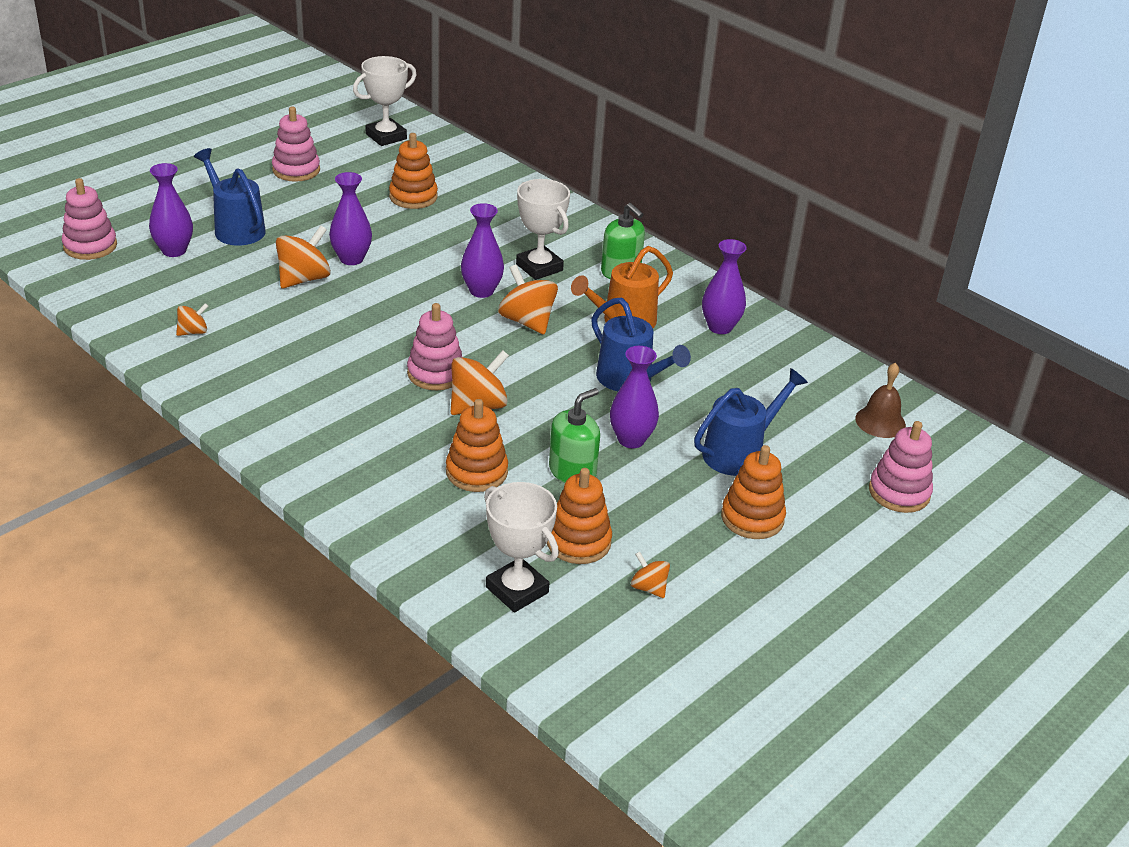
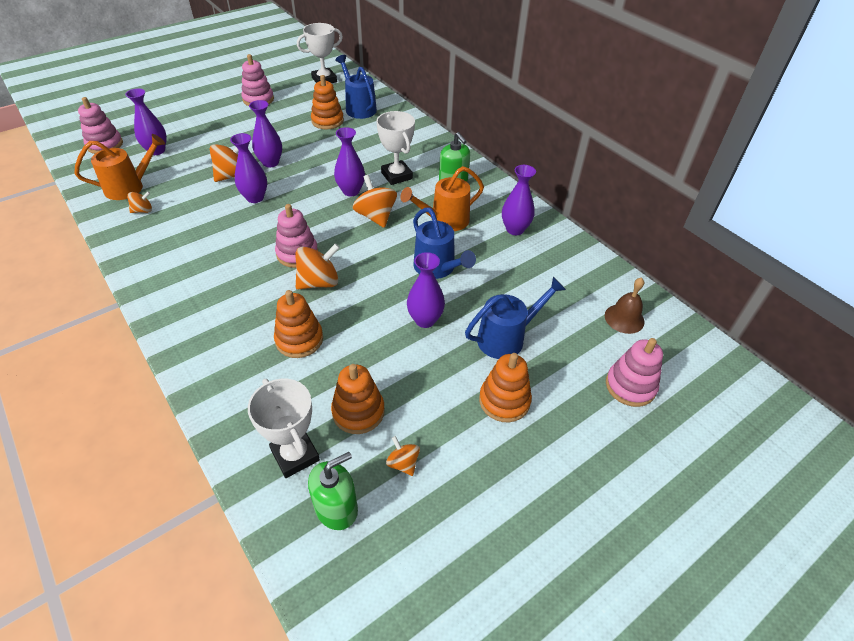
camera: 10 degrees right, 10 degrees up
(158, 302) = (130, 187): none -> orange watering can
(235, 228) = (203, 137): blue watering can -> blue watering can (358, 108)
(348, 306) = (255, 198): none -> purple vase
(572, 471) = (372, 345): green soap dispenser -> green soap dispenser (336, 508)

TASK STATEMENT:
All of the entries above should be retyped exactly, with the pictures left out.

TASK ANSWER:
camera: 10 degrees right, 10 degrees up
(158, 302) = (130, 187): none -> orange watering can
(235, 228) = (203, 137): blue watering can -> blue watering can (358, 108)
(348, 306) = (255, 198): none -> purple vase
(572, 471) = (372, 345): green soap dispenser -> green soap dispenser (336, 508)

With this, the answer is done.